**TASK PROMPT**. All of the data that follows is to be printed exactly, without pictures.

**THE DATA**.
-=-=-

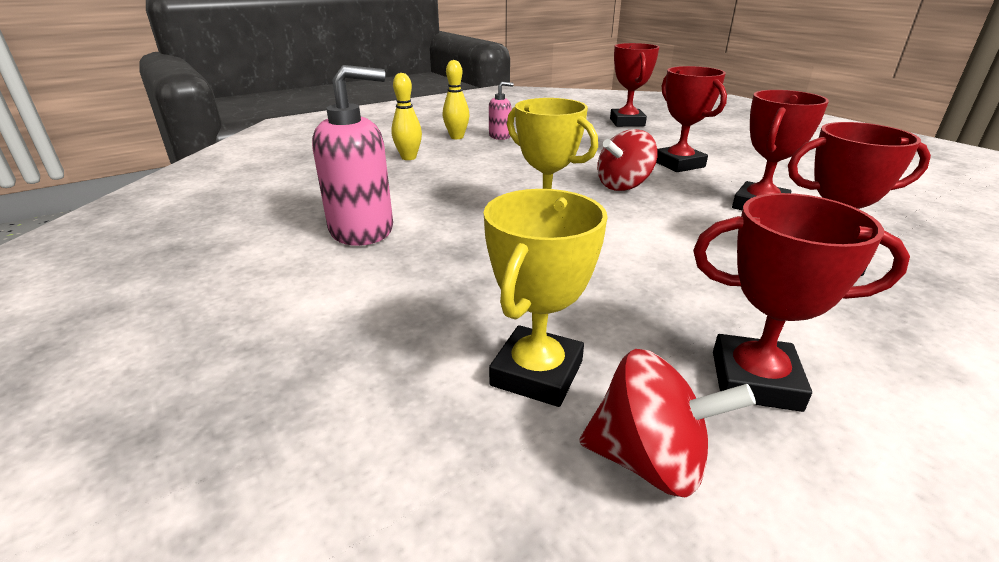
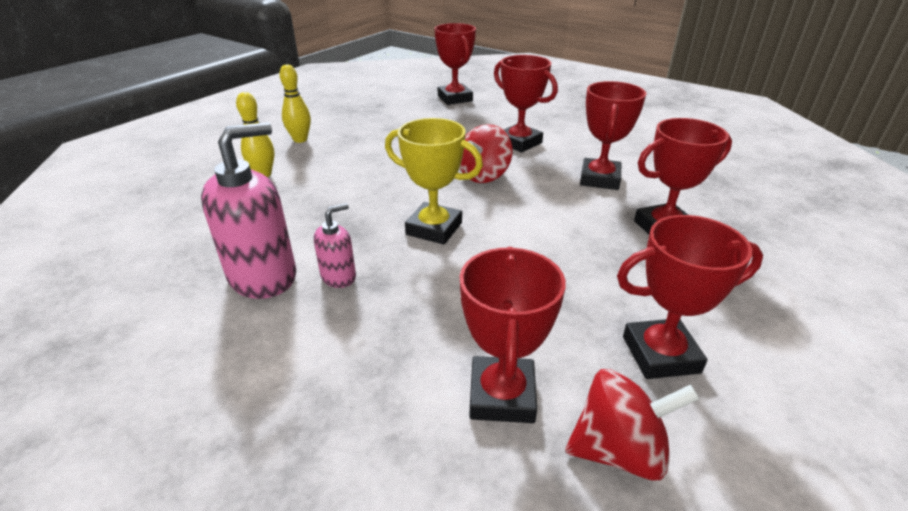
camera: 20 degrees left, 5 degrees up
(500, 136) = (343, 132): pink soap dispenser -> pink soap dispenser (339, 277)
(537, 373) = (502, 395): yellow trophy -> red trophy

-=-=-

**SOLUTION**.
camera: 20 degrees left, 5 degrees up
(500, 136) = (343, 132): pink soap dispenser -> pink soap dispenser (339, 277)
(537, 373) = (502, 395): yellow trophy -> red trophy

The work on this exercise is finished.